▶ [REQUIRED WORK]
So that nothing is lost, transcribe each line of the records exactly.

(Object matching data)
....................

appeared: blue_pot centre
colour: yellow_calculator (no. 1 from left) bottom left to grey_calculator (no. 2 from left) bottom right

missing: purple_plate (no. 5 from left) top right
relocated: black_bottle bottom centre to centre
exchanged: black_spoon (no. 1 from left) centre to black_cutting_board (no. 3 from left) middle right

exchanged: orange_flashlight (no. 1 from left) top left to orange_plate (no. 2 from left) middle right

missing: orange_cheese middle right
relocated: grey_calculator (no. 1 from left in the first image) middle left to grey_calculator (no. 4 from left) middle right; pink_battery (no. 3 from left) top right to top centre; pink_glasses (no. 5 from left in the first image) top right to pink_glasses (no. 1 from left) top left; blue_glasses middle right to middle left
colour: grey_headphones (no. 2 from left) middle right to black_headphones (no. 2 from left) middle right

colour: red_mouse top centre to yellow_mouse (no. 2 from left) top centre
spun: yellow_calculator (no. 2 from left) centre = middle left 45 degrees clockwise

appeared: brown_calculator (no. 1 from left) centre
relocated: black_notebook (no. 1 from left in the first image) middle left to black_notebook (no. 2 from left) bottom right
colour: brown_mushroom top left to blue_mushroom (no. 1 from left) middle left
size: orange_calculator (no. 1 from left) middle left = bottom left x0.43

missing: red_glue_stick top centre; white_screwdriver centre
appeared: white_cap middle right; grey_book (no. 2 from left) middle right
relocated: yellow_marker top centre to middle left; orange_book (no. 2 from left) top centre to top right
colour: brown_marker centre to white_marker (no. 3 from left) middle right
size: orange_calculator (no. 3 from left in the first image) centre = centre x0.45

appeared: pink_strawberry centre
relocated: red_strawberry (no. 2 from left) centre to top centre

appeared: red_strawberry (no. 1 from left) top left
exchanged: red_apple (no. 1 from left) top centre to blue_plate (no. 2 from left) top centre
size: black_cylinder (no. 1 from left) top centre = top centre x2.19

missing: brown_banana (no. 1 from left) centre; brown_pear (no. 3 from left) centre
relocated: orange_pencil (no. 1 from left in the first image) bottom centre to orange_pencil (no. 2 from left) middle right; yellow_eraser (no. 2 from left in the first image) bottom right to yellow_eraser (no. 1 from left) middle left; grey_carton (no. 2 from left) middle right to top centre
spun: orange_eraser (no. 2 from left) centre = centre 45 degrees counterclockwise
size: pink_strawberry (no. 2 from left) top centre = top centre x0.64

....................

▶ [RESPONSE TO THE TASK]
appeared: blue_pot centre
colour: yellow_calculator (no. 1 from left) bottom left to grey_calculator (no. 2 from left) bottom right

missing: purple_plate (no. 5 from left) top right
relocated: black_bottle bottom centre to centre
exchanged: black_spoon (no. 1 from left) centre to black_cutting_board (no. 3 from left) middle right

exchanged: orange_flashlight (no. 1 from left) top left to orange_plate (no. 2 from left) middle right

missing: orange_cheese middle right
relocated: grey_calculator (no. 1 from left in the first image) middle left to grey_calculator (no. 4 from left) middle right; pink_battery (no. 3 from left) top right to top centre; pink_glasses (no. 5 from left in the first image) top right to pink_glasses (no. 1 from left) top left; blue_glasses middle right to middle left
colour: grey_headphones (no. 2 from left) middle right to black_headphones (no. 2 from left) middle right

colour: red_mouse top centre to yellow_mouse (no. 2 from left) top centre
spun: yellow_calculator (no. 2 from left) centre = middle left 45 degrees clockwise

appeared: brown_calculator (no. 1 from left) centre
relocated: black_notebook (no. 1 from left in the first image) middle left to black_notebook (no. 2 from left) bottom right
colour: brown_mushroom top left to blue_mushroom (no. 1 from left) middle left
size: orange_calculator (no. 1 from left) middle left = bottom left x0.43

missing: red_glue_stick top centre; white_screwdriver centre
appeared: white_cap middle right; grey_book (no. 2 from left) middle right
relocated: yellow_marker top centre to middle left; orange_book (no. 2 from left) top centre to top right
colour: brown_marker centre to white_marker (no. 3 from left) middle right
size: orange_calculator (no. 3 from left in the first image) centre = centre x0.45

appeared: pink_strawberry centre
relocated: red_strawberry (no. 2 from left) centre to top centre

appeared: red_strawberry (no. 1 from left) top left
exchanged: red_apple (no. 1 from left) top centre to blue_plate (no. 2 from left) top centre
size: black_cylinder (no. 1 from left) top centre = top centre x2.19

missing: brown_banana (no. 1 from left) centre; brown_pear (no. 3 from left) centre
relocated: orange_pencil (no. 1 from left in the first image) bottom centre to orange_pencil (no. 2 from left) middle right; yellow_eraser (no. 2 from left in the first image) bottom right to yellow_eraser (no. 1 from left) middle left; grey_carton (no. 2 from left) middle right to top centre
spun: orange_eraser (no. 2 from left) centre = centre 45 degrees counterclockwise
size: pink_strawberry (no. 2 from left) top centre = top centre x0.64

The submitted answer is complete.